Data provided:
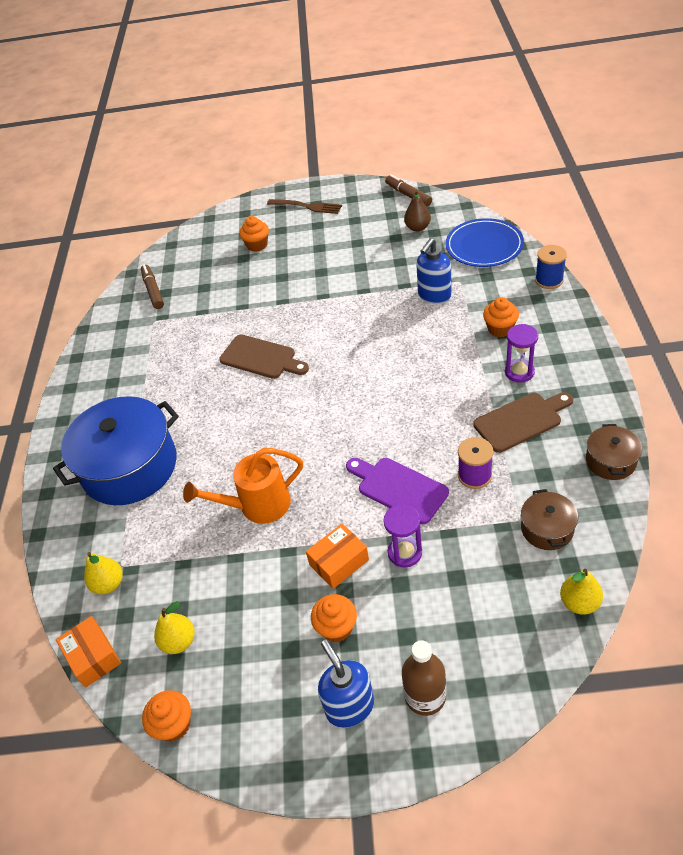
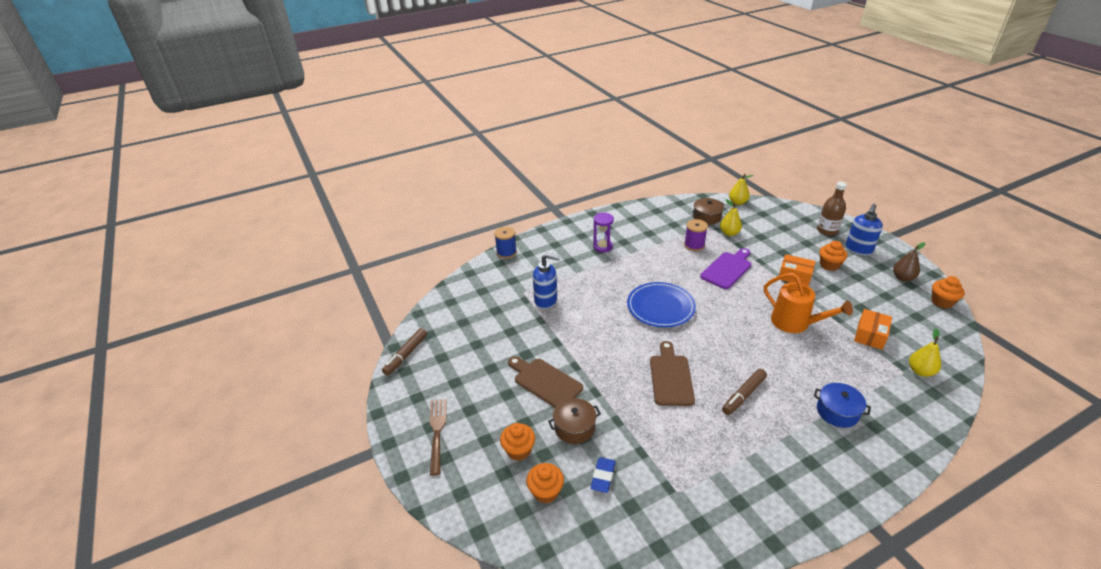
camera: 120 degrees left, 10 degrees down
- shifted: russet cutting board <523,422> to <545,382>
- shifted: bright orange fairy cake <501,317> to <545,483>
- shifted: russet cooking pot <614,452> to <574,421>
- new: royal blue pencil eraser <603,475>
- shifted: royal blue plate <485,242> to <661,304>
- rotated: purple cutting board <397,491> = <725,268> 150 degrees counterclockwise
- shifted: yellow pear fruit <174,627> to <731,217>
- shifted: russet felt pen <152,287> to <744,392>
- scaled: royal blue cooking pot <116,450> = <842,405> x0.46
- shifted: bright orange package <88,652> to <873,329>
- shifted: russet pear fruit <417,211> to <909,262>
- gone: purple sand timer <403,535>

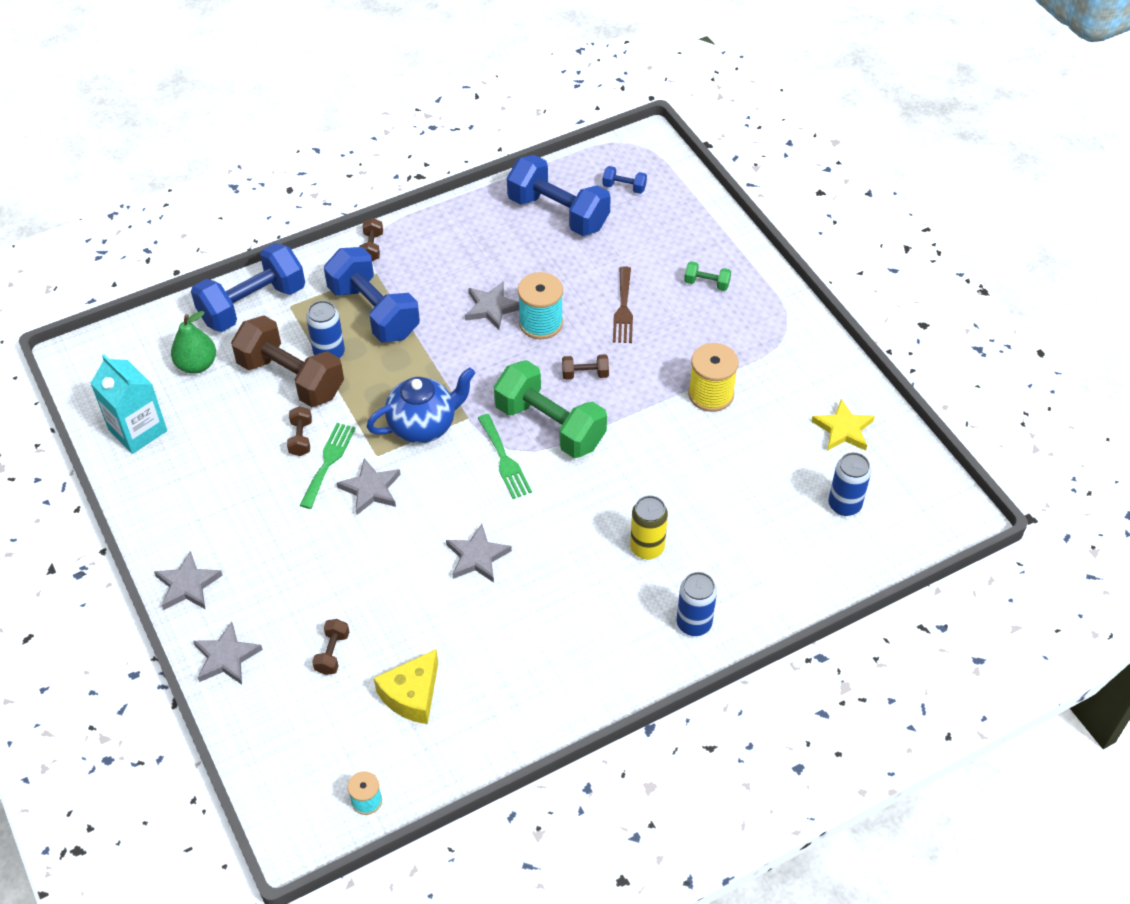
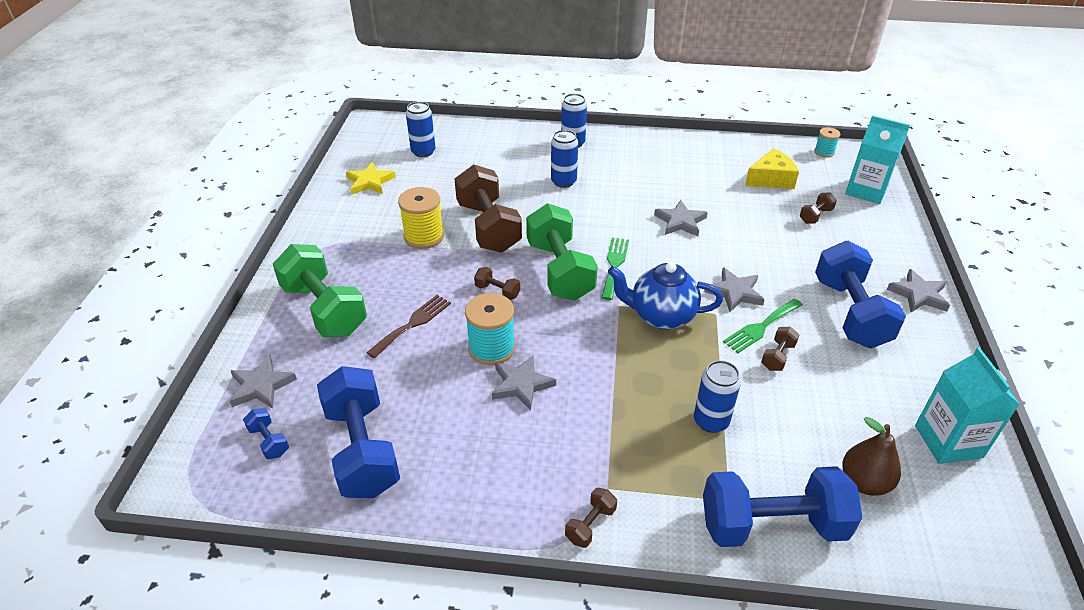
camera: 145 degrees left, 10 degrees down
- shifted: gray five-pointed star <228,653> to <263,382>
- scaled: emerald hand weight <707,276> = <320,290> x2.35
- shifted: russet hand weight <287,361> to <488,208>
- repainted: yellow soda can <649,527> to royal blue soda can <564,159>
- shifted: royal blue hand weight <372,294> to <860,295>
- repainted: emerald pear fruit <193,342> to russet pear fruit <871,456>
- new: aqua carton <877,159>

What to work on: Take the records above and return, word for word, only the lines that fall from the line with "- shifted: yellow" to the line with "- shifted: russet pear", both of them included.

Solution below:
- shifted: yellow pear fruit <174,627> to <731,217>
- shifted: russet felt pen <152,287> to <744,392>
- scaled: royal blue cooking pot <116,450> = <842,405> x0.46
- shifted: bright orange package <88,652> to <873,329>
- shifted: russet pear fruit <417,211> to <909,262>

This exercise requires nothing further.